WORK ITEM
Please work out how many lines in the material below contain the string "blue", and answer with that number only.

DATASET EXCERPTS
▼▼▼
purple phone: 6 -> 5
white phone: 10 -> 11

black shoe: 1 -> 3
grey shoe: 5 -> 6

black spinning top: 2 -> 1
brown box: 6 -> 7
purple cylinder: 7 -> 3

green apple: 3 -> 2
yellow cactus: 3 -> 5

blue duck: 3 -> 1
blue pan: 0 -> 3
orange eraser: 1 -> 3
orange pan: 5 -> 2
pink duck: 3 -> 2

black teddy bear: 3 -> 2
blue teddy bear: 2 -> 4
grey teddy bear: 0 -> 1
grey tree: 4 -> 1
▲▲▲
RESPONSE BELOW
3